- [Exercise instructions]: All entries are to be copied verbatim, while the pictures stay out.

- [Material for this exercise]:
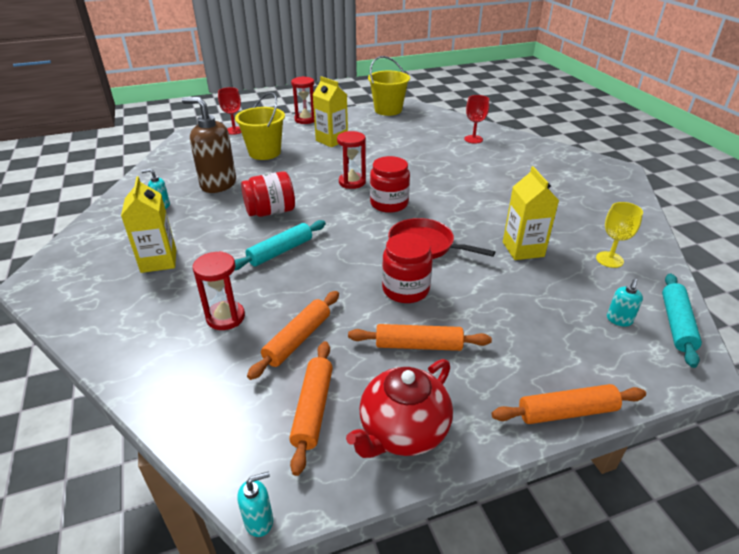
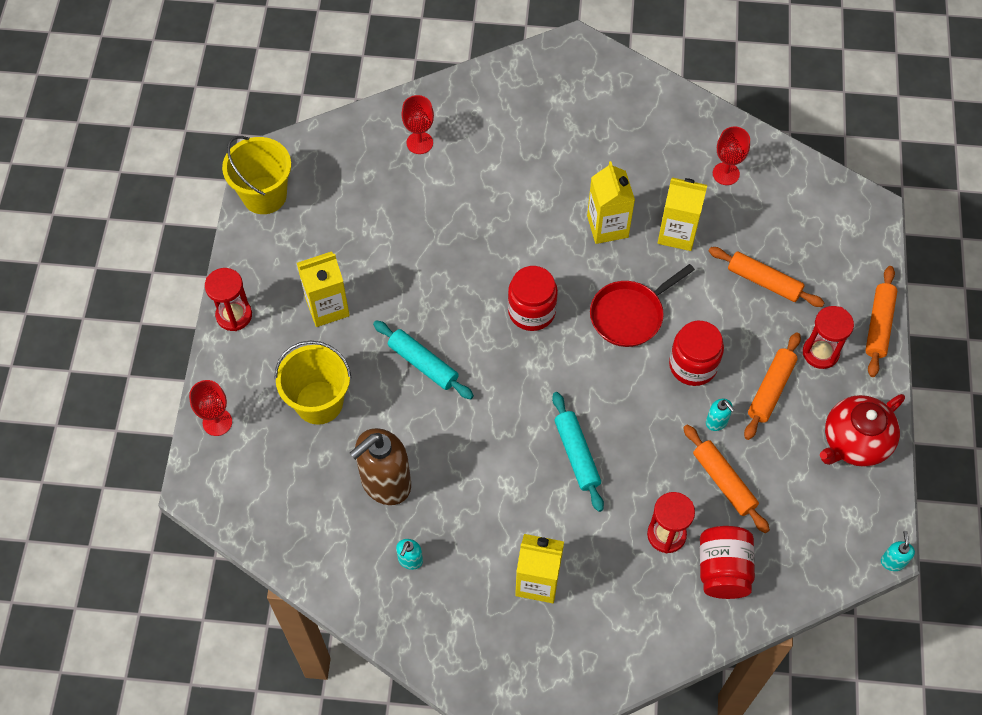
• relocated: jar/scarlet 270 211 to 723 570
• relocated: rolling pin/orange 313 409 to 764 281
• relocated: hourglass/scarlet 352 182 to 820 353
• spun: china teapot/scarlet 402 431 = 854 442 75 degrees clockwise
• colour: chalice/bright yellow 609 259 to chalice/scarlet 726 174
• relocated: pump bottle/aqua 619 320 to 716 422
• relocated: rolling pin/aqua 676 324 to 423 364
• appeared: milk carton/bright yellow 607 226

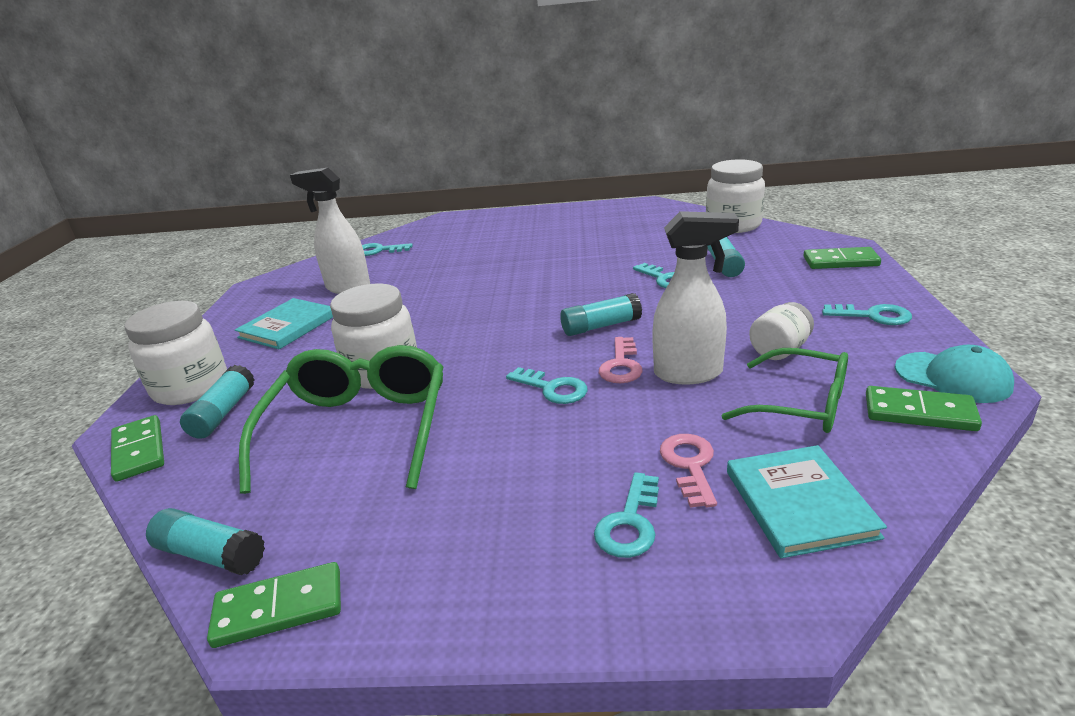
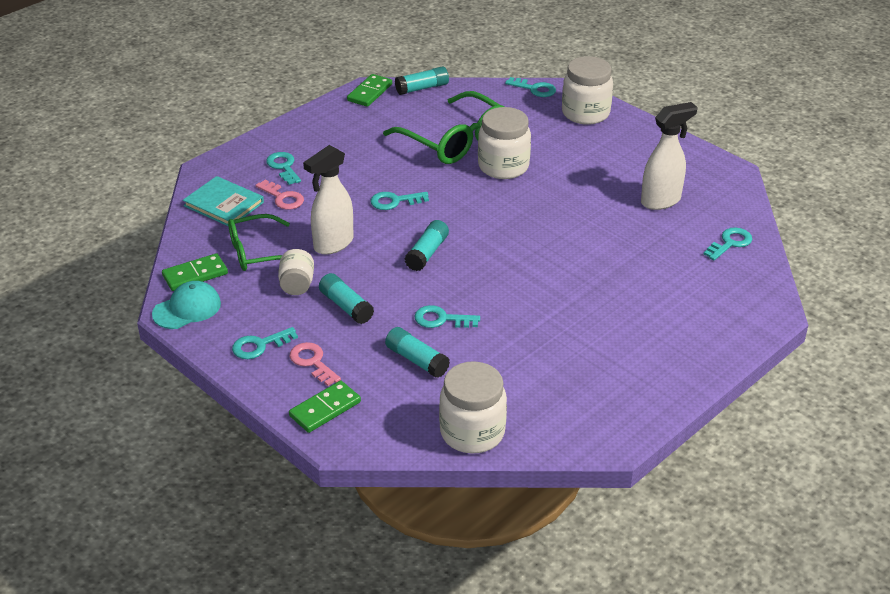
• exchanged: domino/leaf-green 139 451 to latchkey/aqua 534 89
• relocated: glue/aqua 223 413 to 346 306
• missing: book/aqua 288 326
• relocated: latchkey/rosy 621 365 to 312 362
• spun: cap/aqua 953 377 = 187 308 150 degrees clockwise

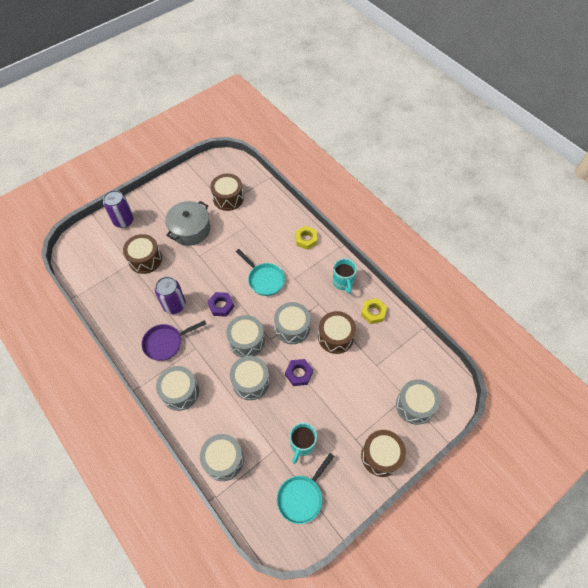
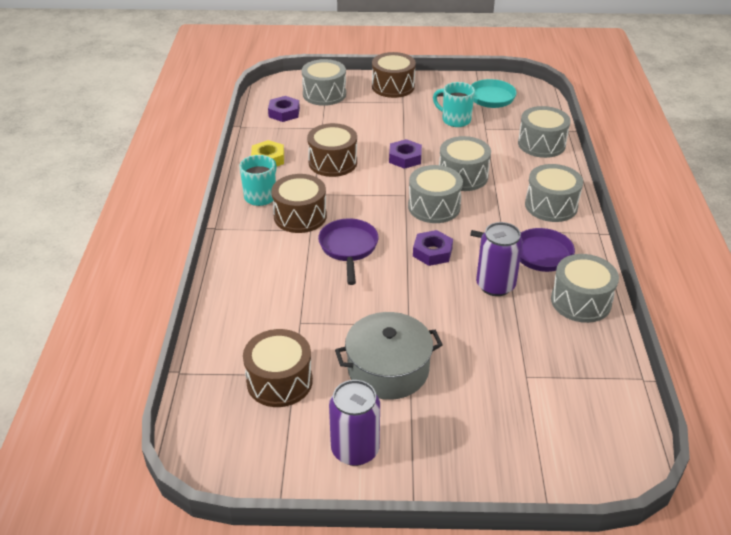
• relocated: soda can/purple 123 221 to 355 450
• relocated: snare drum/dark brown 145 259 to 300 216
• colour: pan/aqua 264 279 to pan/purple 348 248
• relocated: snare drum/gray 292 328 to 581 301
• spun: mug/aqua 302 444 = 455 120 120 degrees counterclockwise
• missing: nut/bright yellow 306 239
• appeared: nut/purple 284 113

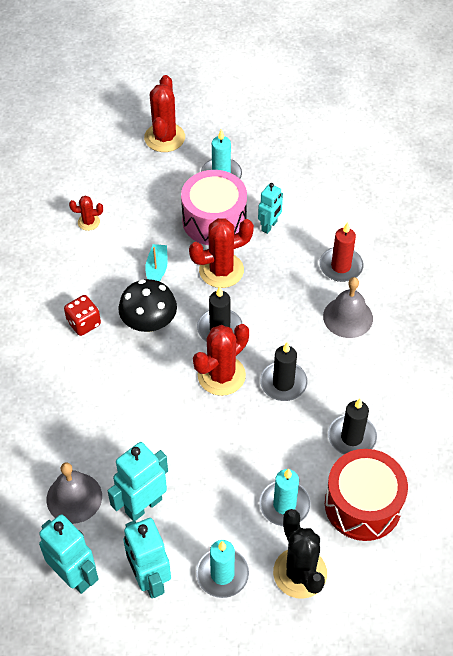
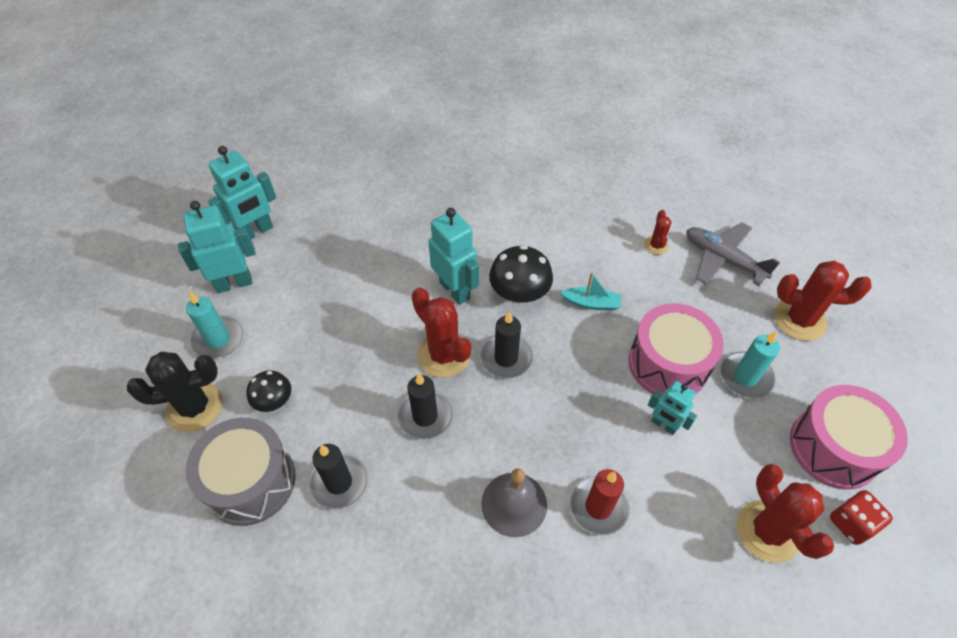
• missing: bell/gray 74 497
• relocated: dice/scarlet 84 323 to 851 523
• relocated: toy robot/aqua 143 505 to 455 290
• relocated: saguaro cactus/scarlet 221 270 to 767 531
• exchanged: candle/aqua 284 505 to toadstool/black 274 401
• colour: snare drum/scarlet 362 505 to snare drum/gray 250 481
• appeared: aeroplane/gray 723 259
• appeared: snare drum/rosy 833 448

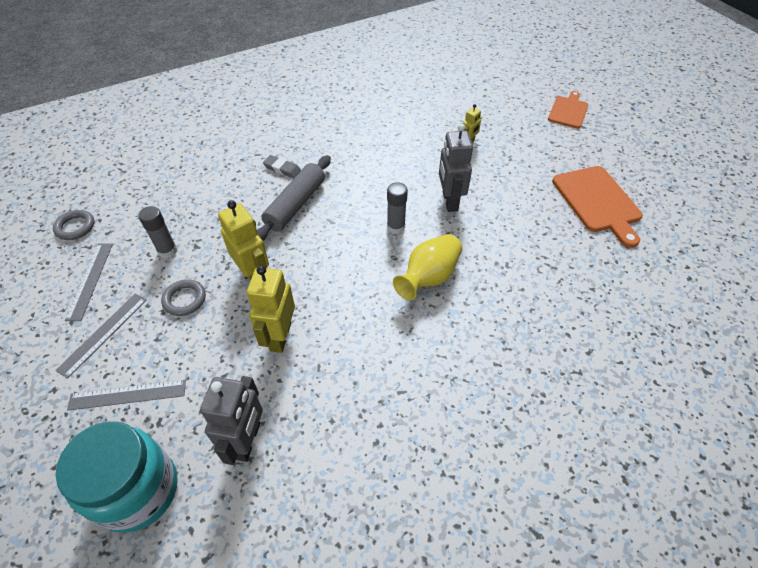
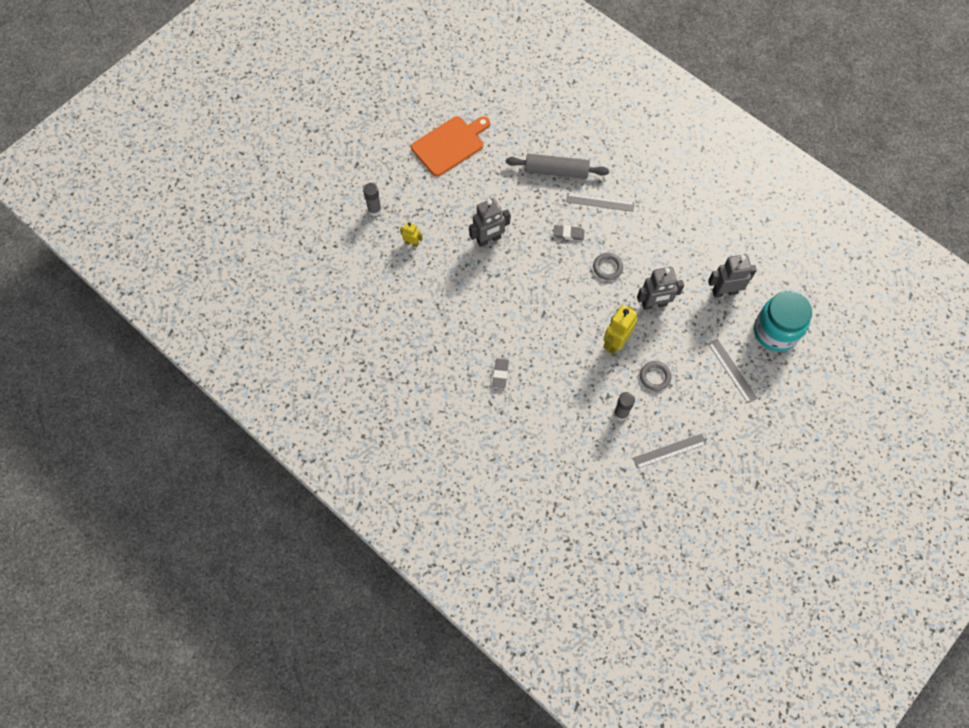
• relocated: hoop/gray 75 227 to 607 267
• relocated: measuring stick/gray 103 333 to 600 202
• colour: toy robot/bright yellow 280 336 to toy robot/gray 654 304
• relocated: rolling pin/gray 295 205 to 556 171
• relocated: glue/gray 395 227 to 374 210
• exchanged: flower vase/bright yellow 428 277 to eraser/gray 568 234
• missing: cutting board/orange 568 111

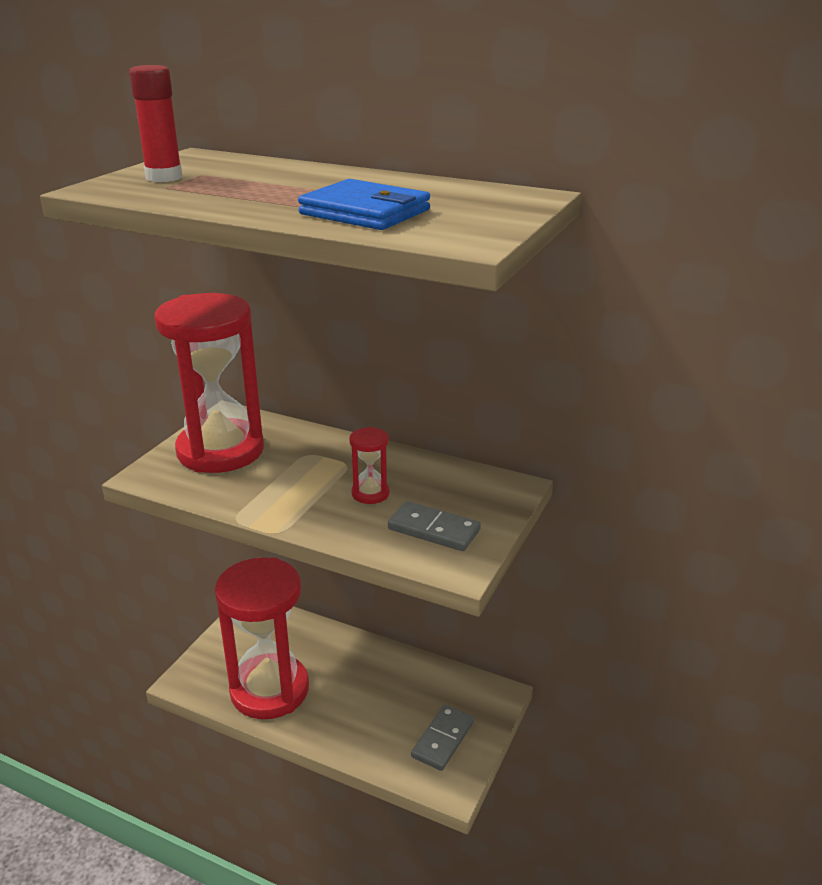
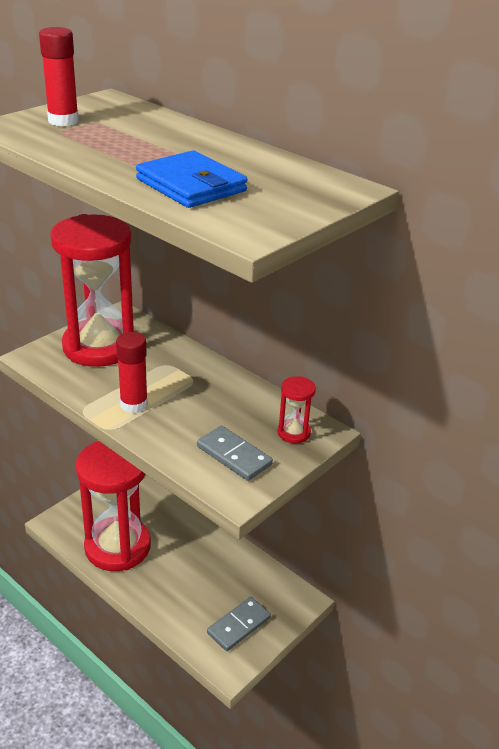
• relocated: hourglass/scarlet 370 493 to 294 433
• appeared: glue/scarlet 134 404

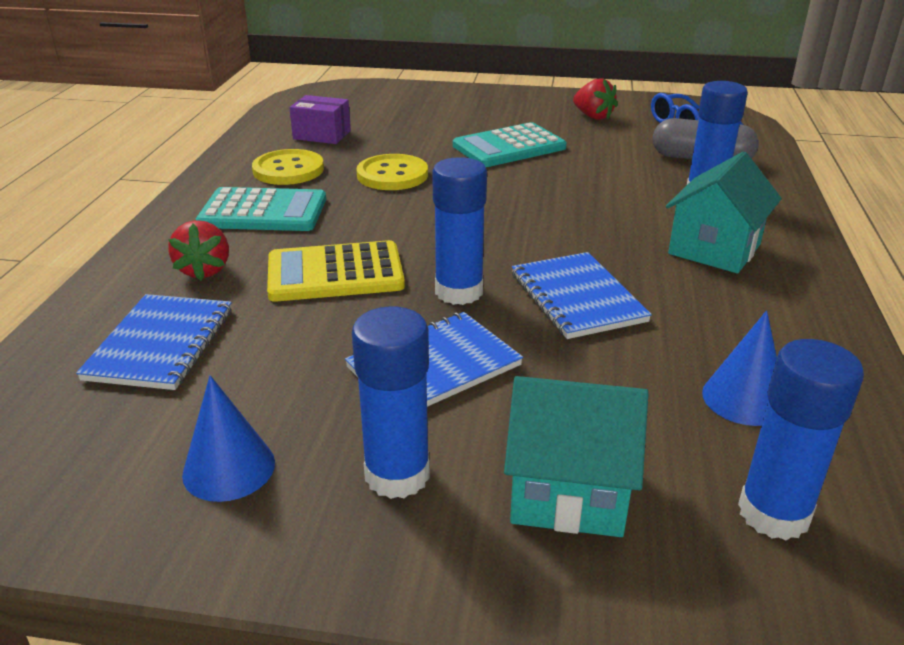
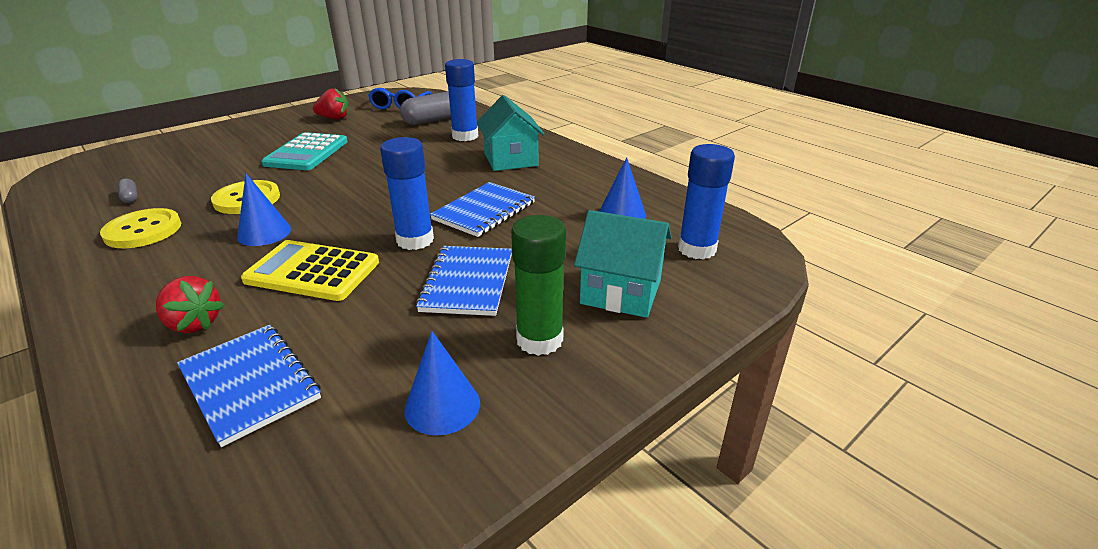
• missing: calculator/aqua 263 212
• spun: calculator/bright yellow 335 273 = 312 271 75 degrees clockwise
• exchanged: box/purple 322 135 to pill shape/gray 130 197
• colour: glue/royal blue 397 475 to glue/leaf-green 539 339
• spun: toy house/aqua 568 491 = 621 292 60 degrees clockwise
• spun: notebook/royal blue 577 297 = 484 211 75 degrees counterclockwise
• appeared: cone shape/royal blue 264 233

- [Task response]:
• relocated: jar/scarlet 270 211 to 723 570
• relocated: rolling pin/orange 313 409 to 764 281
• relocated: hourglass/scarlet 352 182 to 820 353
• spun: china teapot/scarlet 402 431 = 854 442 75 degrees clockwise
• colour: chalice/bright yellow 609 259 to chalice/scarlet 726 174
• relocated: pump bottle/aqua 619 320 to 716 422
• relocated: rolling pin/aqua 676 324 to 423 364
• appeared: milk carton/bright yellow 607 226

• exchanged: domino/leaf-green 139 451 to latchkey/aqua 534 89
• relocated: glue/aqua 223 413 to 346 306
• missing: book/aqua 288 326
• relocated: latchkey/rosy 621 365 to 312 362
• spun: cap/aqua 953 377 = 187 308 150 degrees clockwise

• relocated: soda can/purple 123 221 to 355 450
• relocated: snare drum/dark brown 145 259 to 300 216
• colour: pan/aqua 264 279 to pan/purple 348 248
• relocated: snare drum/gray 292 328 to 581 301
• spun: mug/aqua 302 444 = 455 120 120 degrees counterclockwise
• missing: nut/bright yellow 306 239
• appeared: nut/purple 284 113

• missing: bell/gray 74 497
• relocated: dice/scarlet 84 323 to 851 523
• relocated: toy robot/aqua 143 505 to 455 290
• relocated: saguaro cactus/scarlet 221 270 to 767 531
• exchanged: candle/aqua 284 505 to toadstool/black 274 401
• colour: snare drum/scarlet 362 505 to snare drum/gray 250 481
• appeared: aeroplane/gray 723 259
• appeared: snare drum/rosy 833 448

• relocated: hoop/gray 75 227 to 607 267
• relocated: measuring stick/gray 103 333 to 600 202
• colour: toy robot/bright yellow 280 336 to toy robot/gray 654 304
• relocated: rolling pin/gray 295 205 to 556 171
• relocated: glue/gray 395 227 to 374 210
• exchanged: flower vase/bright yellow 428 277 to eraser/gray 568 234
• missing: cutting board/orange 568 111

• relocated: hourglass/scarlet 370 493 to 294 433
• appeared: glue/scarlet 134 404

• missing: calculator/aqua 263 212
• spun: calculator/bright yellow 335 273 = 312 271 75 degrees clockwise
• exchanged: box/purple 322 135 to pill shape/gray 130 197
• colour: glue/royal blue 397 475 to glue/leaf-green 539 339
• spun: toy house/aqua 568 491 = 621 292 60 degrees clockwise
• spun: notebook/royal blue 577 297 = 484 211 75 degrees counterclockwise
• appeared: cone shape/royal blue 264 233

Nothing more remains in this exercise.